• _What to do_:
Find the line containing "(367, 482) = (647, 279): blue" in the data below and repeat it, along with all later lines, exactly through the last one.

• _Data extract_:
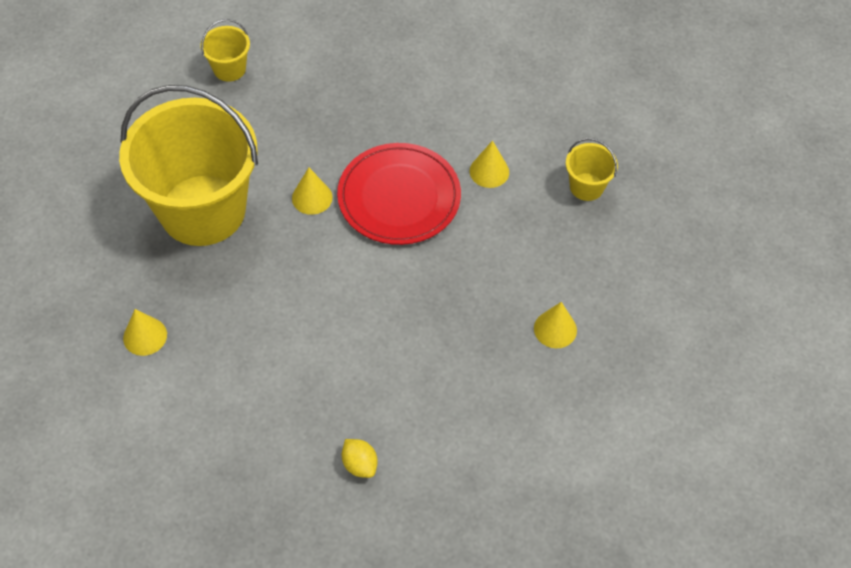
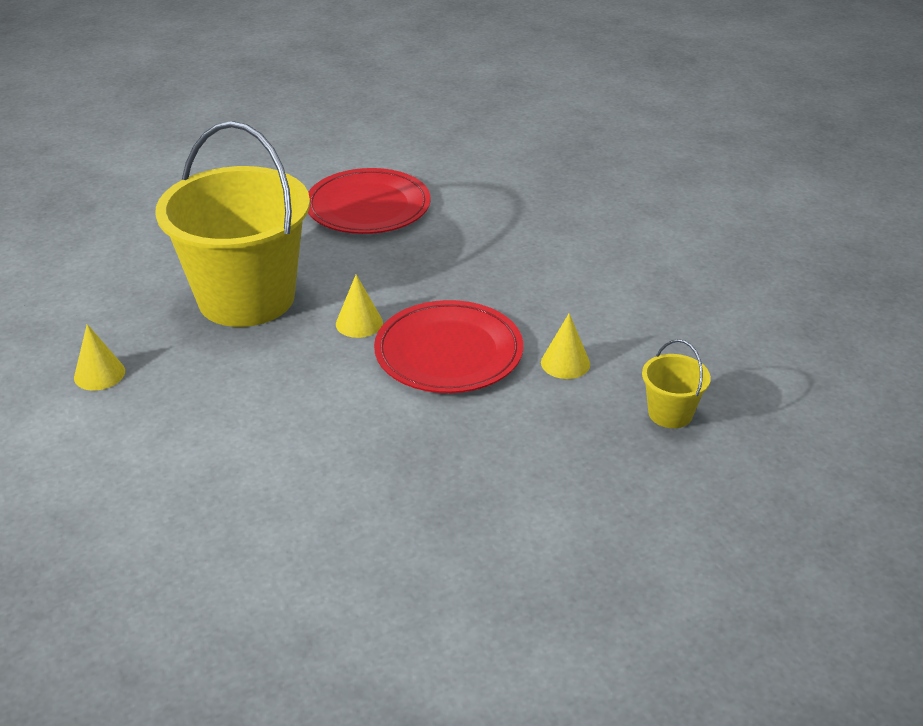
camera: 30 degrees right, 20 degrees down
(229, 69) = (368, 206): yellow bucket -> red plate
(360, 464) = (199, 571): yellow lemon -> none
(555, 329) = (530, 532): yellow cone -> none

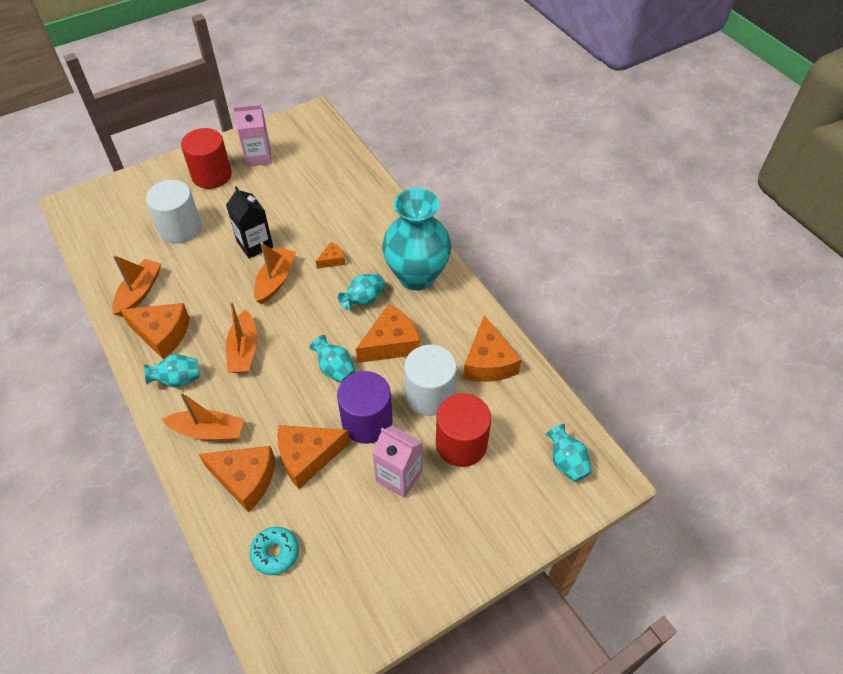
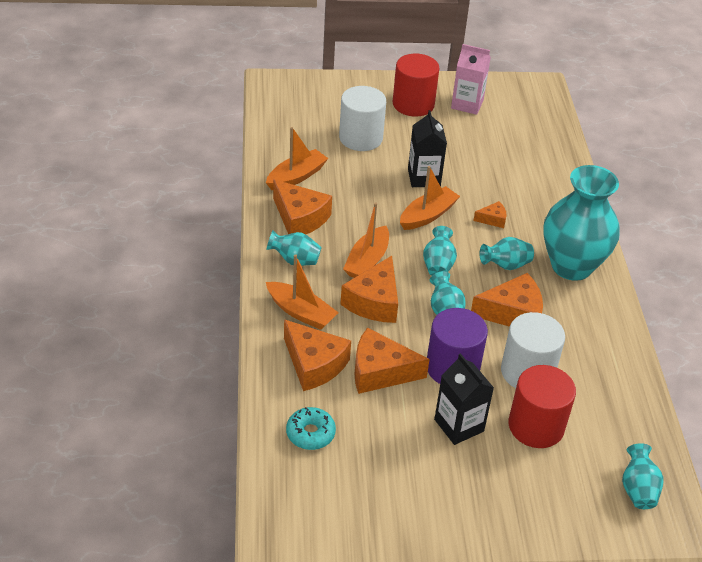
camera: 25 degrees right, 10 degrees down
(307, 325) = (438, 265): none -> turquoise vase
(399, 476) = (459, 425): pink carton -> black carton
(488, 362) = (604, 369): orange cheese -> orange cheese (374, 302)

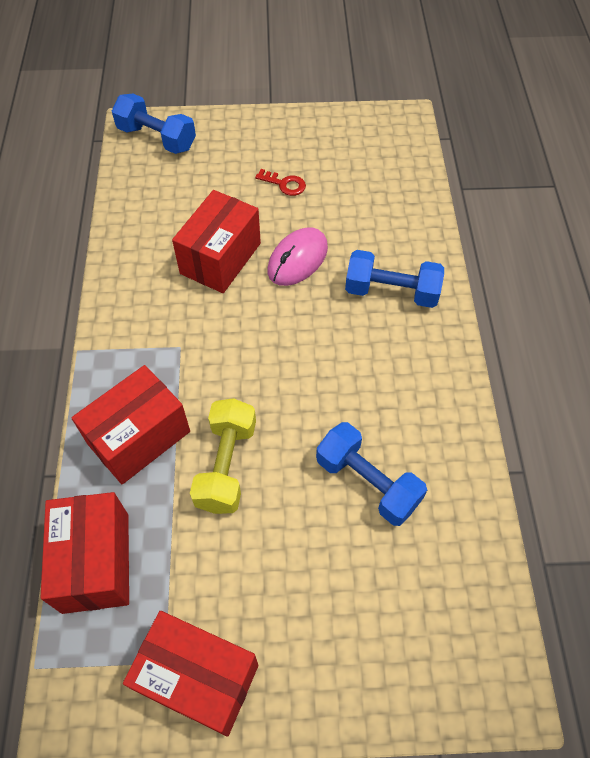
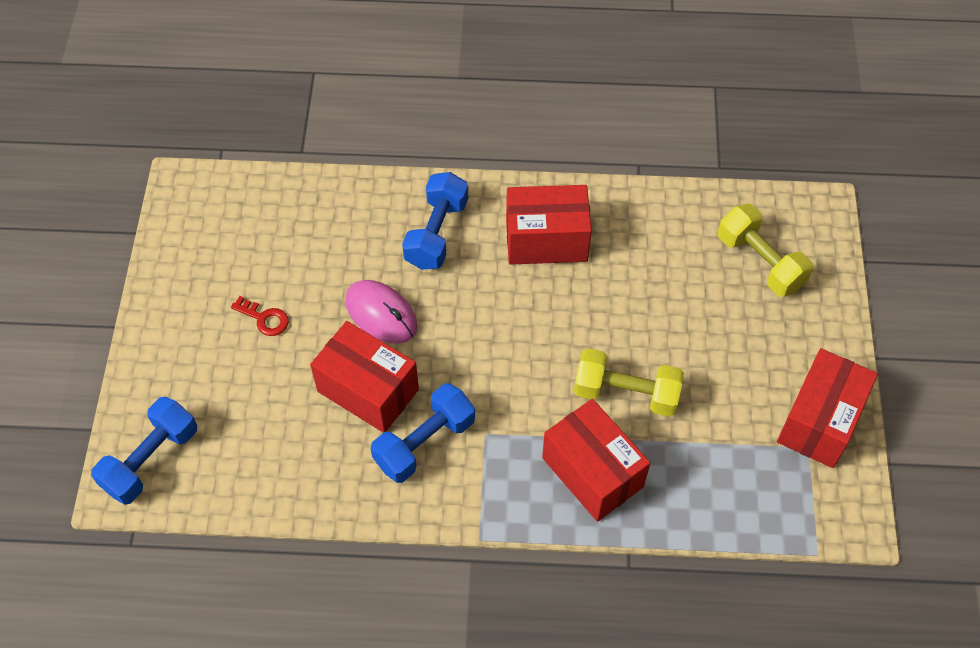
camera: 85 degrees left, 0 degrees up
(96, 562) = (721, 507): red box -> red box (546, 240)
(284, 184) = (264, 318): red key -> red key turned 90 degrees clockwise
(367, 482) = (647, 279): blue dumbbell -> blue dumbbell (424, 443)
(411, 610) = (760, 262): none -> yellow dumbbell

• _Answer area_:
(367, 482) = (647, 279): blue dumbbell -> blue dumbbell (424, 443)
(411, 610) = (760, 262): none -> yellow dumbbell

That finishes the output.